▸ **PROBLEM DESCRIPTION**:
Show every line of the data below that includes the word "purple".

▸ **STORED DATA**:
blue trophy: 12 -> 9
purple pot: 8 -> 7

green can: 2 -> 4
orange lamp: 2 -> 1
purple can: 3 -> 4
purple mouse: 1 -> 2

==

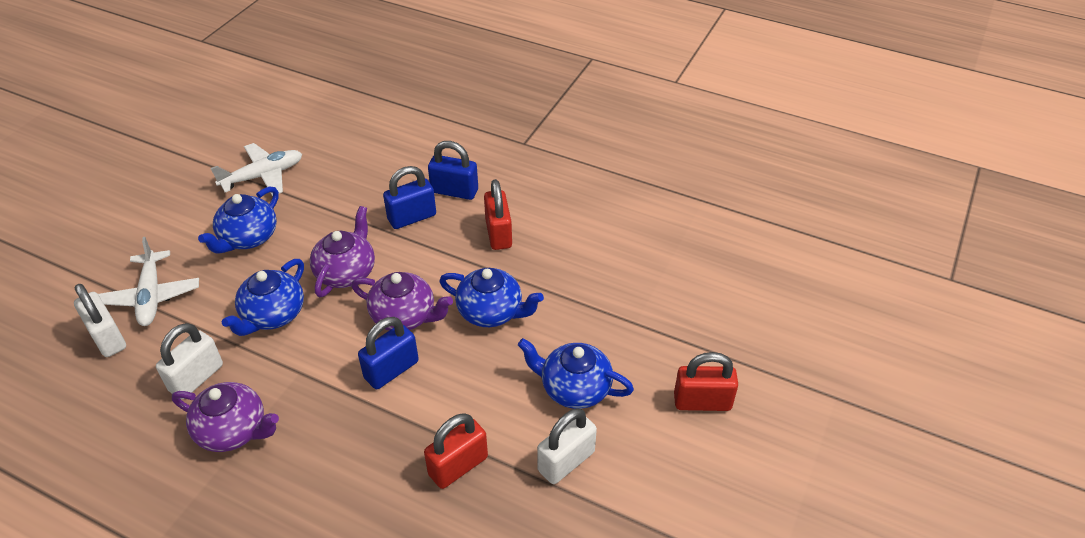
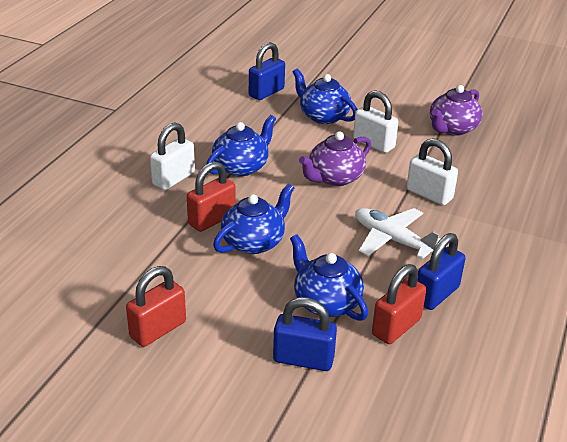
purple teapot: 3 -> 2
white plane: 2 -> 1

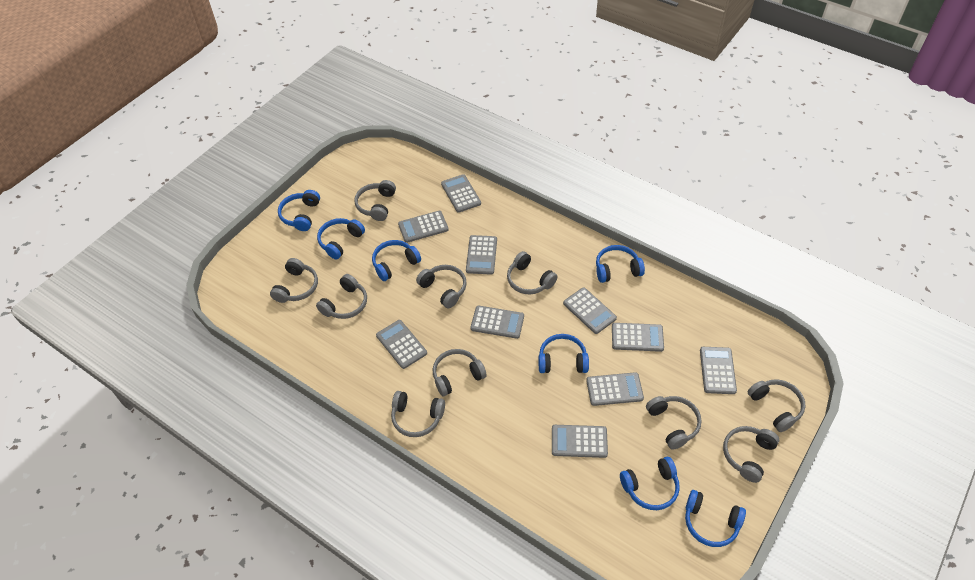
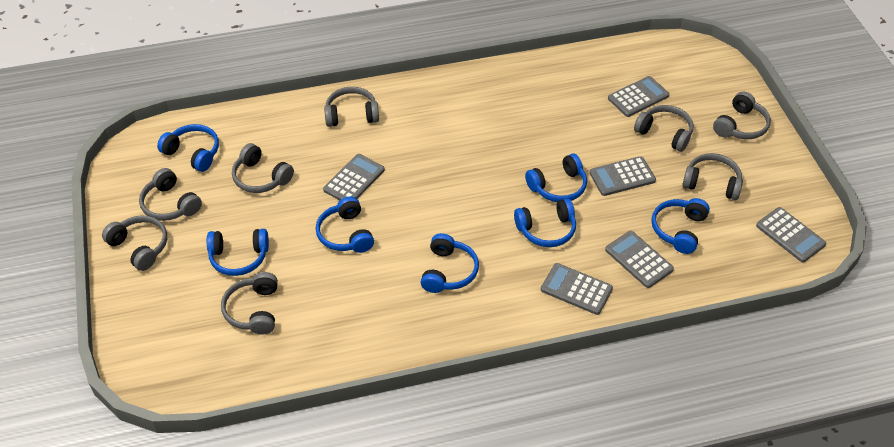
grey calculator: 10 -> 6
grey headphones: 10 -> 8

▸ **YOUR SOLUTION**:
purple pot: 8 -> 7
purple can: 3 -> 4
purple mouse: 1 -> 2
purple teapot: 3 -> 2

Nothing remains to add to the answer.